### Information provided

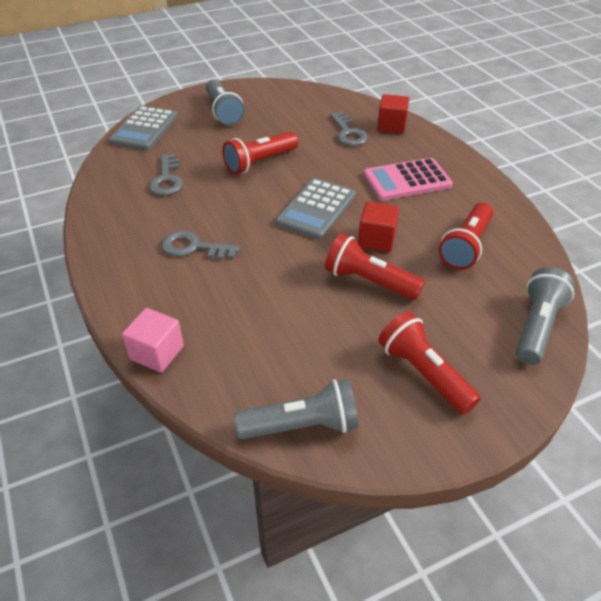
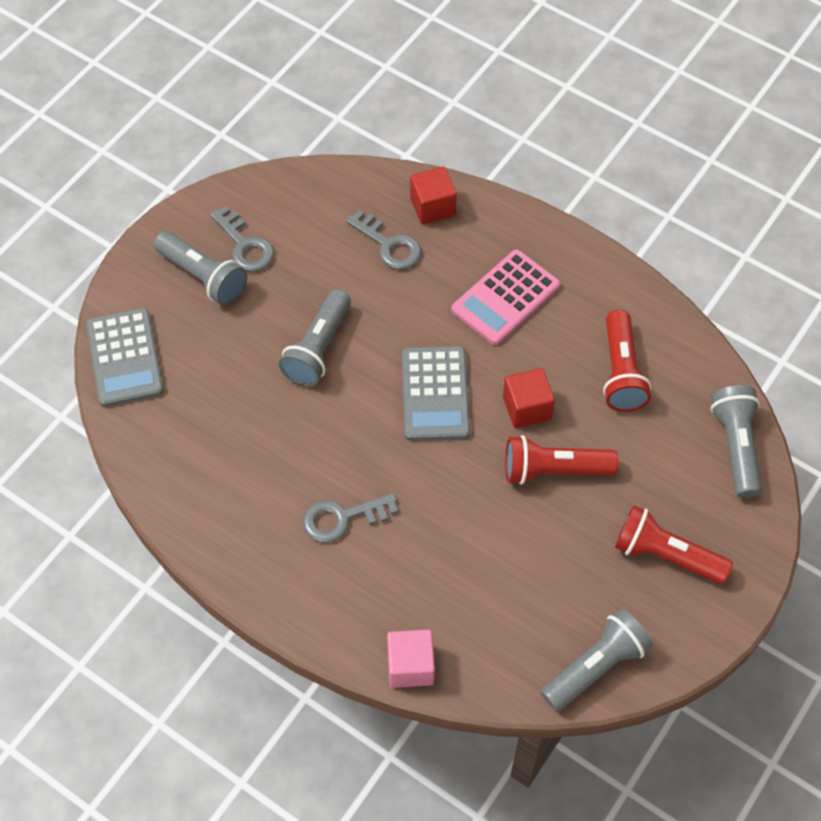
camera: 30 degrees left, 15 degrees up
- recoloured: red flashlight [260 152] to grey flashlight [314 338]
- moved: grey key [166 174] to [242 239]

### Your objective
For this exercise, write out the listing verbatim and leave every image out.

### Task response
camera: 30 degrees left, 15 degrees up
- recoloured: red flashlight [260 152] to grey flashlight [314 338]
- moved: grey key [166 174] to [242 239]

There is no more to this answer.